[Collected data entries]
-- Opening Marker --
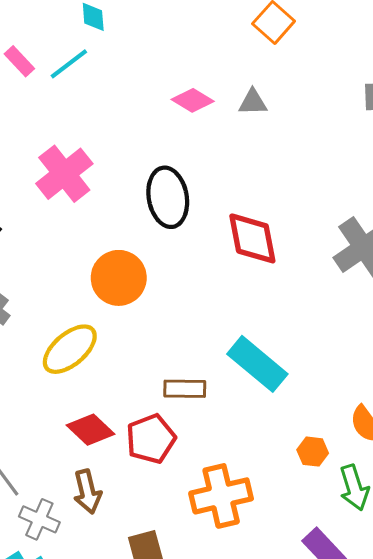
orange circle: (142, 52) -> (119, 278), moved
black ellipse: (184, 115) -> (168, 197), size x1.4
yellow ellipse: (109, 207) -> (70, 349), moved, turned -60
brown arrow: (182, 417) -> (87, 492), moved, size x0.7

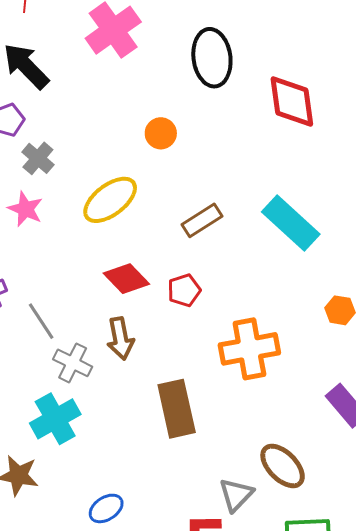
orange circle: (119, 278) -> (161, 133), size x0.6
brown rectangle: (185, 389) -> (202, 220), moved, turned -36
red pentagon: (151, 439) -> (184, 290), size x0.7

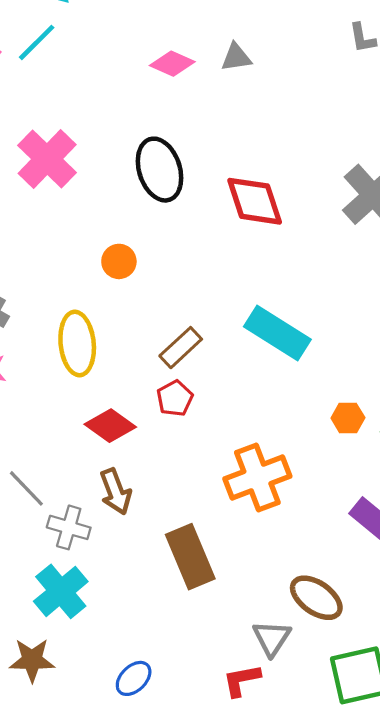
yellow ellipse: (110, 200) -> (77, 344), turned -48
red pentagon: (184, 290) -> (175, 398), moved

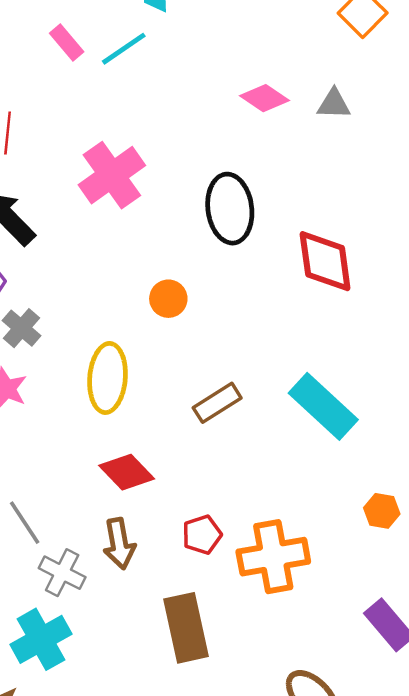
red pentagon: (175, 398) -> (202, 535), moved

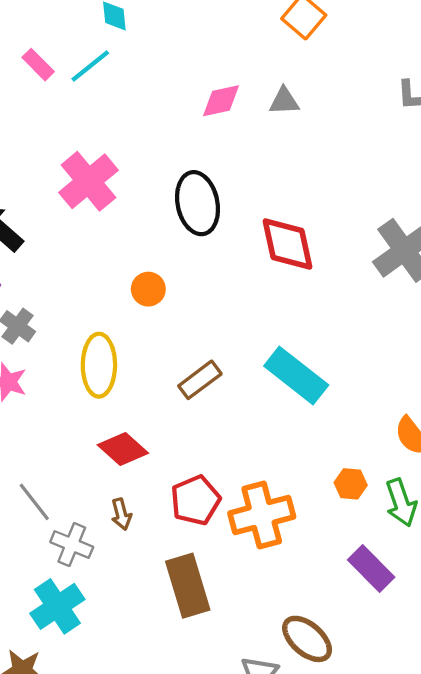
pink diamond: (264, 98) -> (221, 101), turned -42
orange hexagon: (382, 511) -> (351, 484), moved
red pentagon: (202, 535) -> (196, 500), size x1.4
brown arrow: (119, 544) -> (121, 514), size x0.7

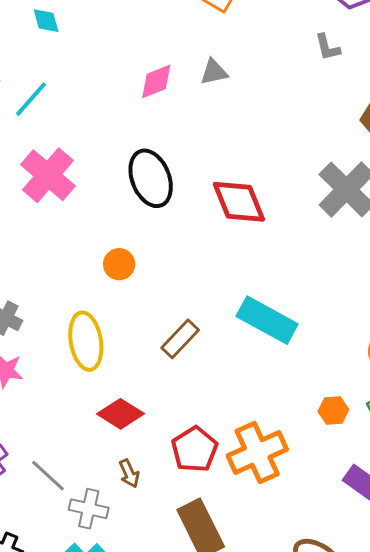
cyan line: (90, 66) -> (31, 99), moved

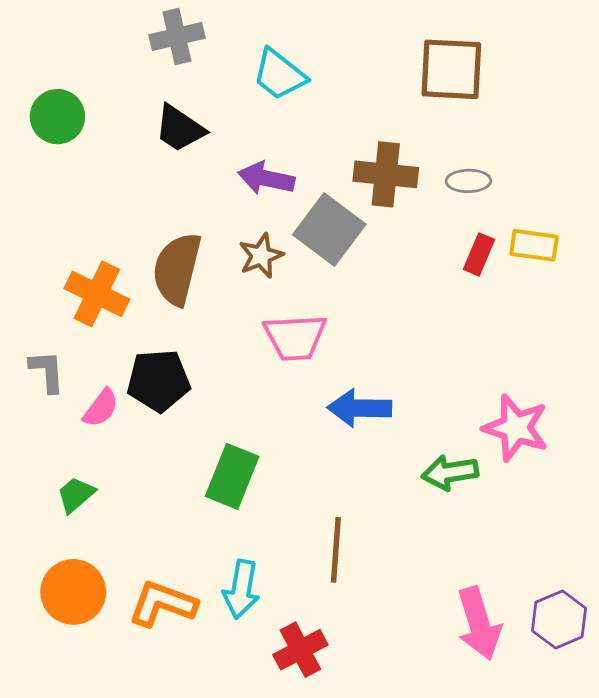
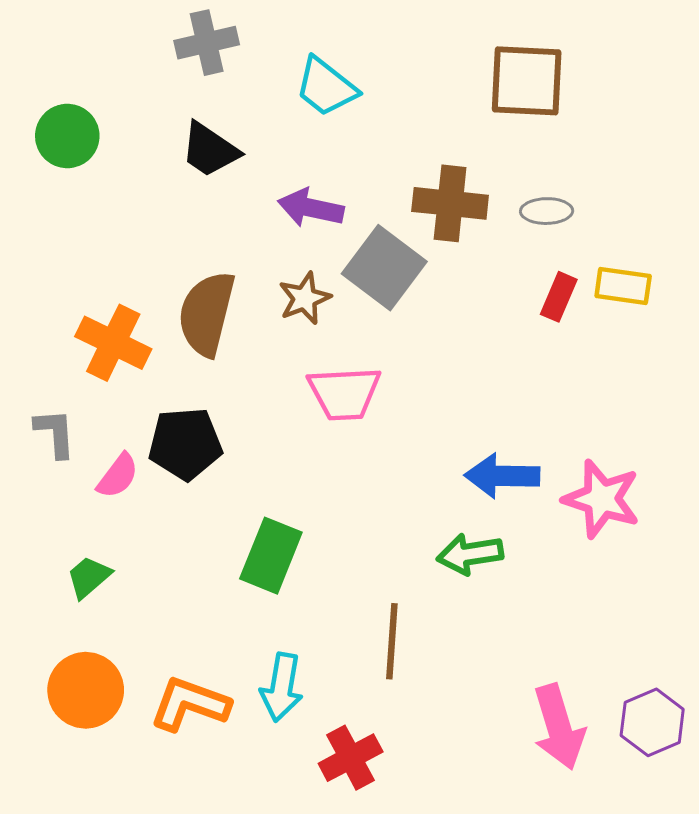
blue arrow: (359, 408) -> (502, 476), moved
green arrow: (450, 472) -> (470, 554), moved

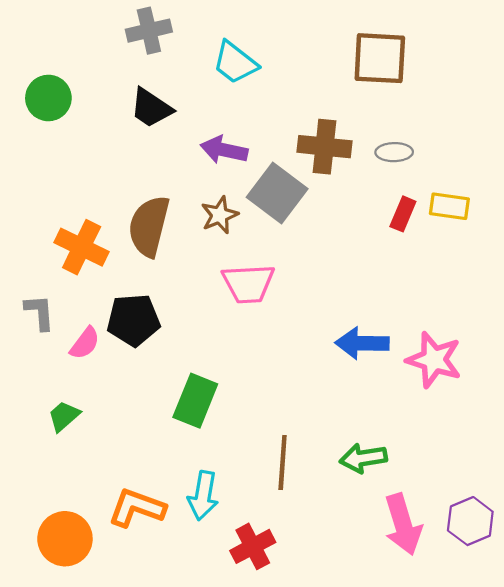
green arrow: (470, 554) -> (363, 458), moved
orange circle: (86, 690) -> (65, 539), moved

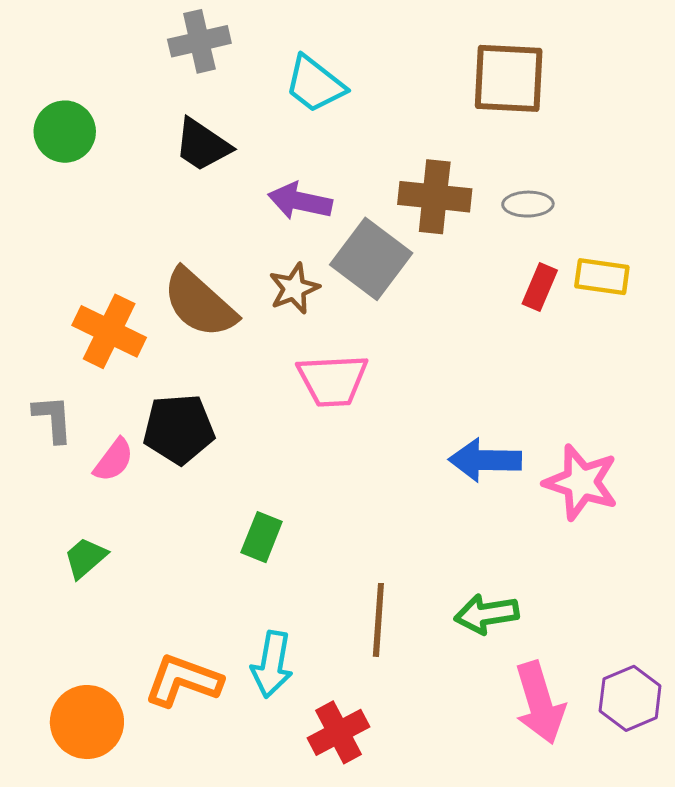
brown semicircle: (149, 226) -> (199, 303), turned -62
green rectangle: (195, 401) -> (262, 537), size x0.7

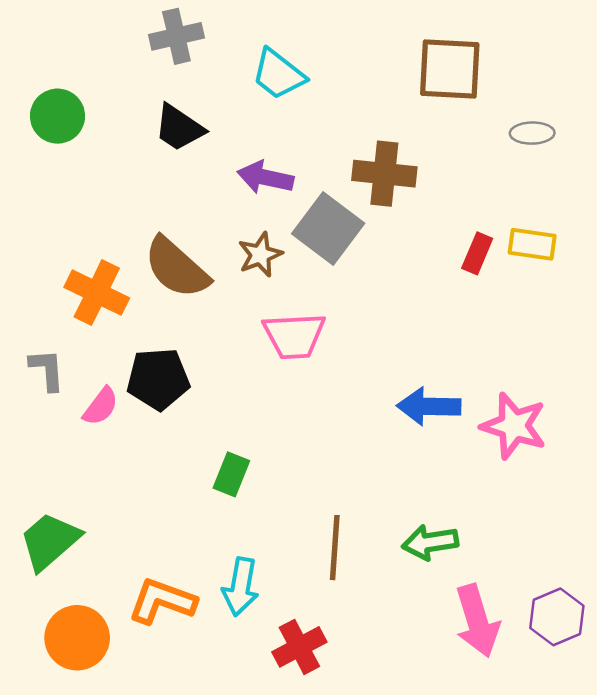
gray ellipse: (528, 204) -> (532, 133), moved
green trapezoid: (85, 558) -> (50, 541), moved, size x1.6

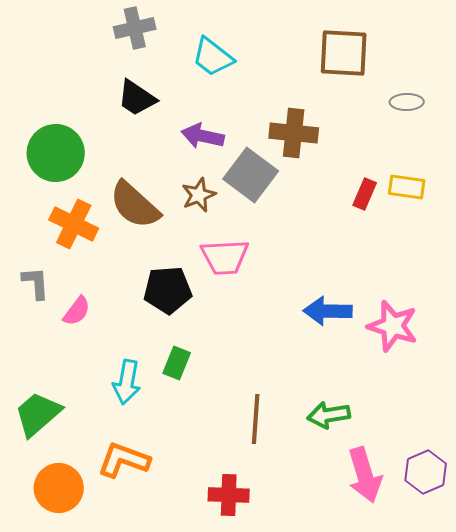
green circle: (58, 116) -> (56, 153), moved, size x1.4
black pentagon: (158, 379) -> (168, 290), moved
cyan arrow: (241, 587) -> (127, 382), moved
red cross: (299, 647) -> (229, 495), turned 30

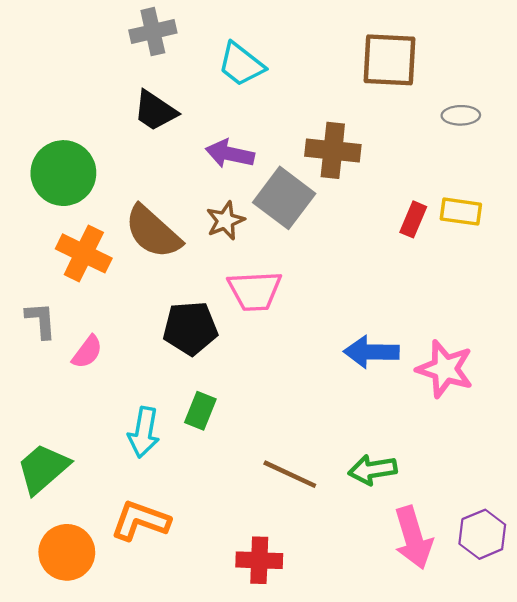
brown line: (256, 419) -> (290, 474), turned -69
-- Closing Marker --
PROMPT
Only the lines with "ellipse" are needed; find them in the records and copy each one.

RESPONSE AREA
black ellipse: (184, 115) -> (168, 197), size x1.4
yellow ellipse: (109, 207) -> (70, 349), moved, turned -60
yellow ellipse: (110, 200) -> (77, 344), turned -48
gray ellipse: (528, 204) -> (532, 133), moved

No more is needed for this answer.